Records from a data collection

--- START ---

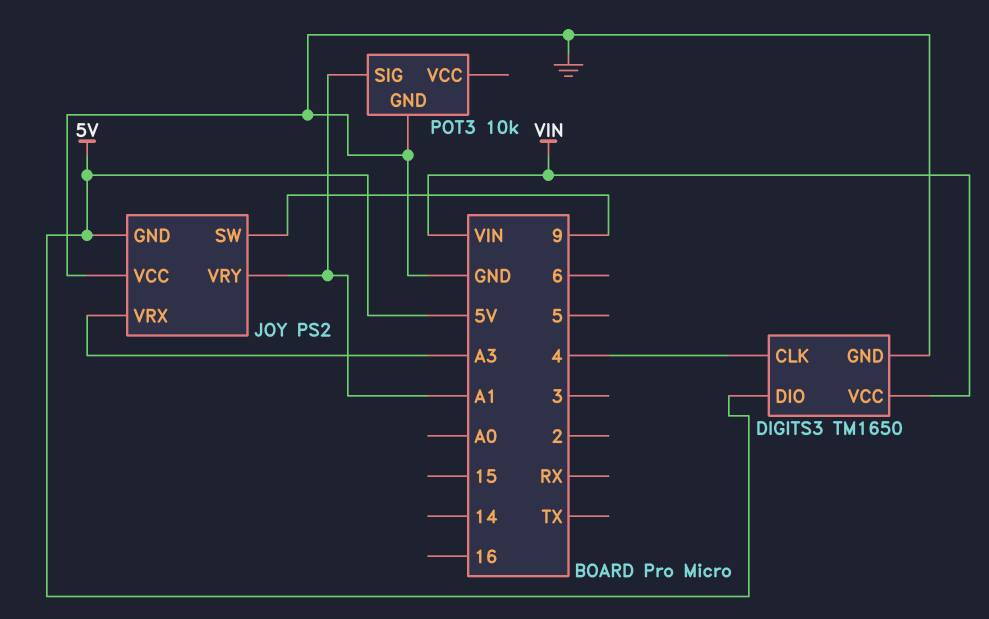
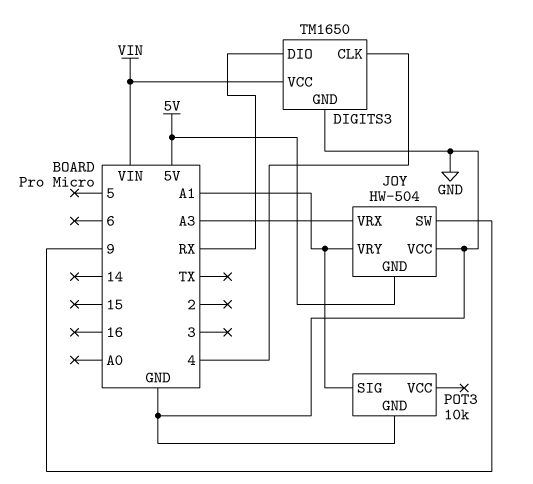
DIGITS3 pin DIO: 5V -> RX
JOY: PS2 -> HW-504

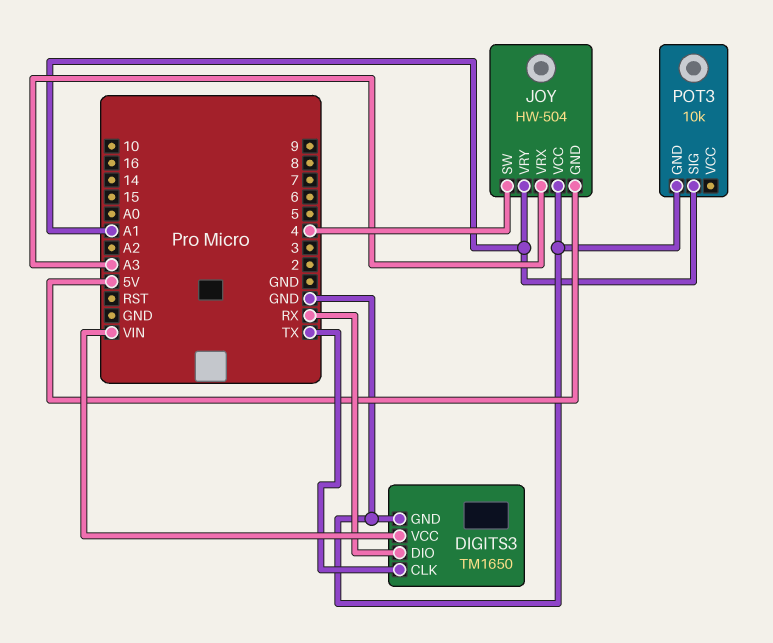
DIGITS3 pin CLK: 4 -> TX
JOY pin SW: 9 -> 4

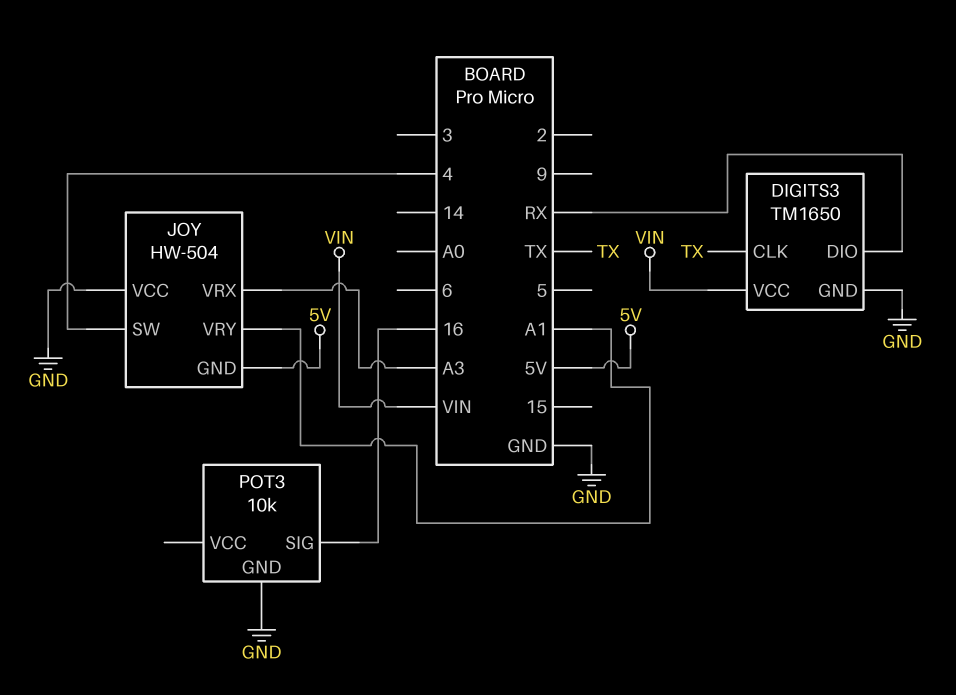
POT3 pin SIG: A1 -> 16

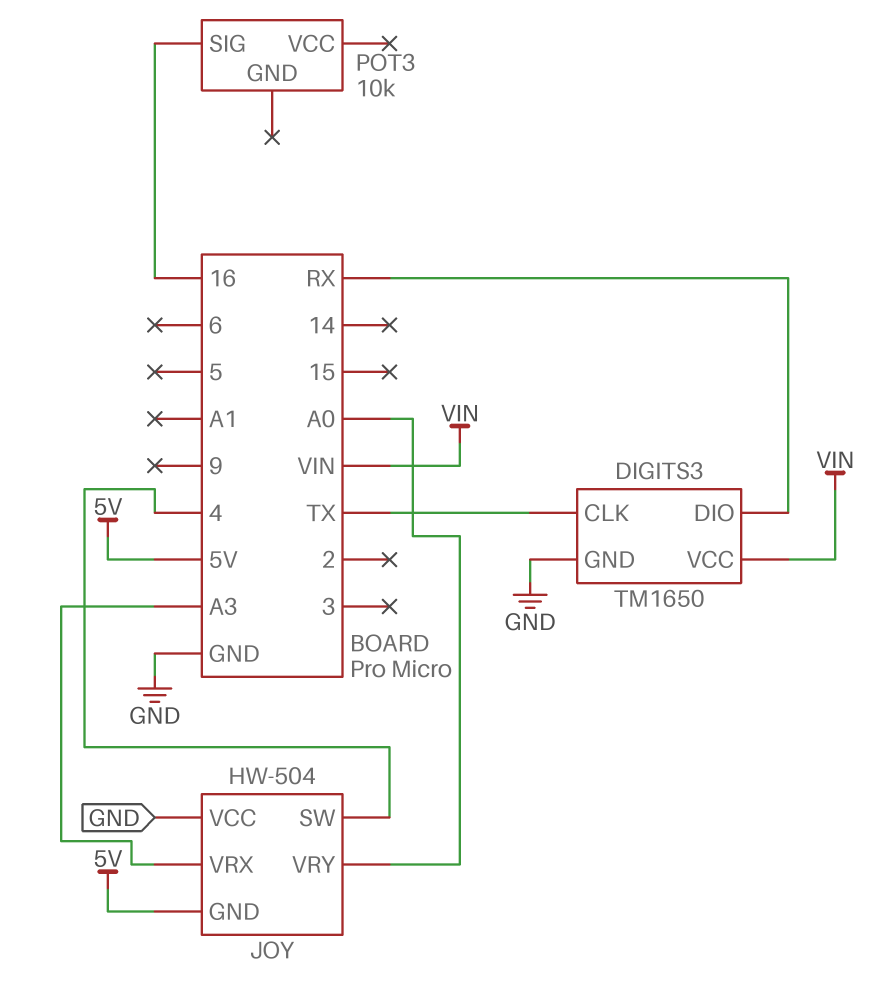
JOY pin VRY: A1 -> A0
POT3 pin GND: GND -> none

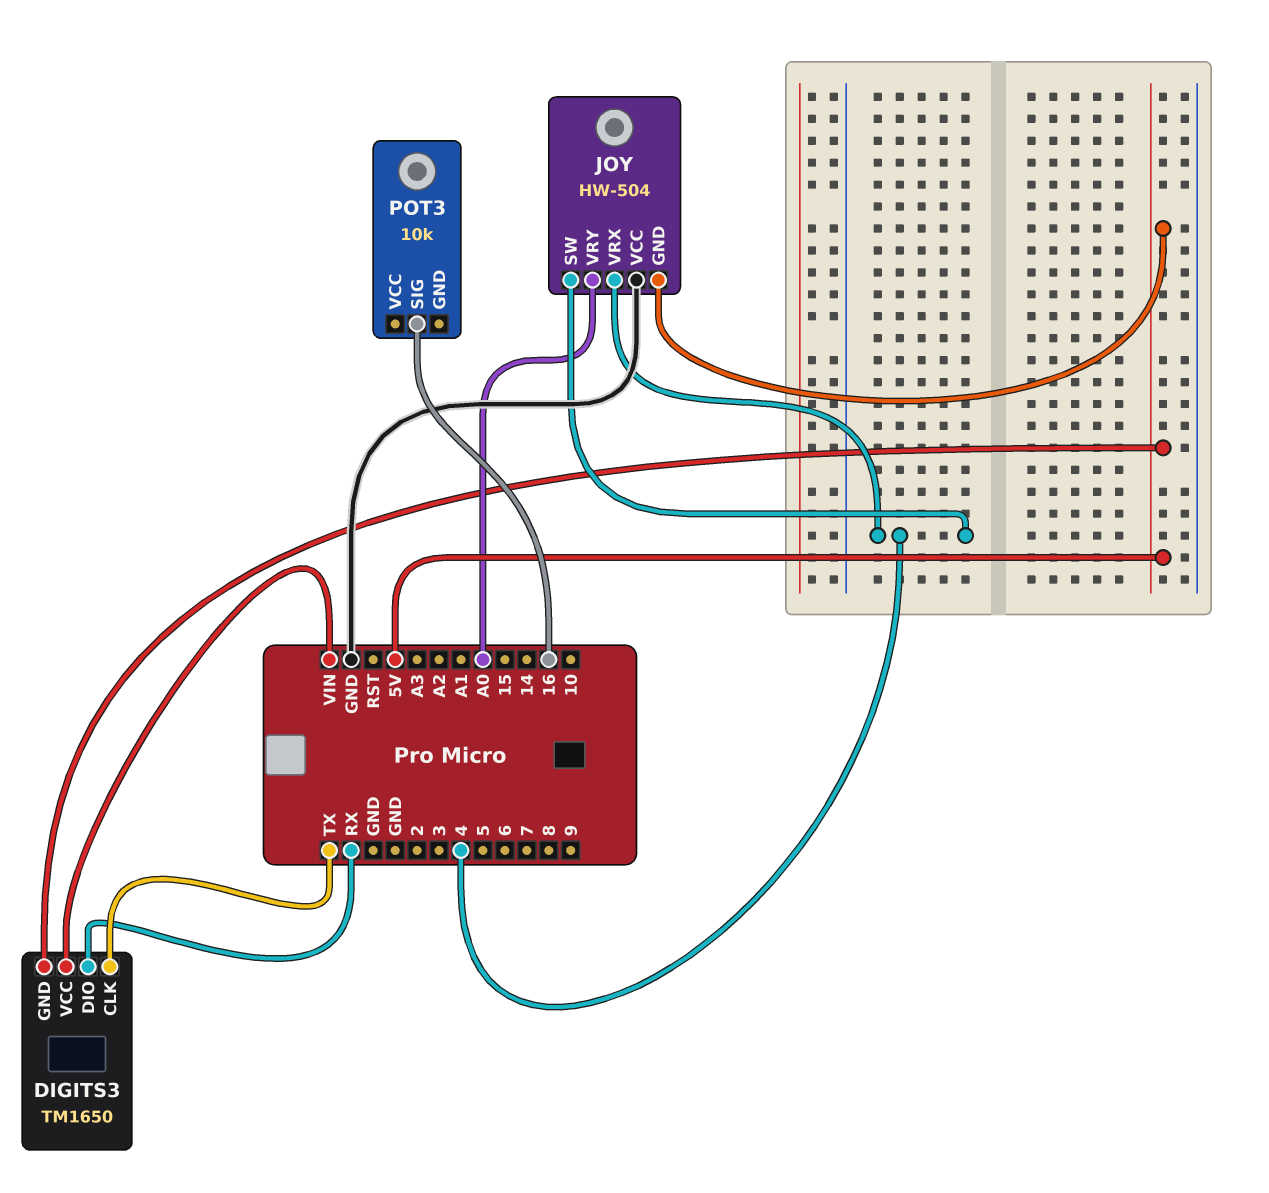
DIGITS3 pin GND: GND -> 5V
JOY pin VRX: A3 -> 4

--- END ---

- [PROBLEM DESCRIPTION] Output every record above exactly, leaving out the pictures.

- [EXPECTED ANSWER]
DIGITS3 pin DIO: 5V -> RX
JOY: PS2 -> HW-504

DIGITS3 pin CLK: 4 -> TX
JOY pin SW: 9 -> 4

POT3 pin SIG: A1 -> 16

JOY pin VRY: A1 -> A0
POT3 pin GND: GND -> none

DIGITS3 pin GND: GND -> 5V
JOY pin VRX: A3 -> 4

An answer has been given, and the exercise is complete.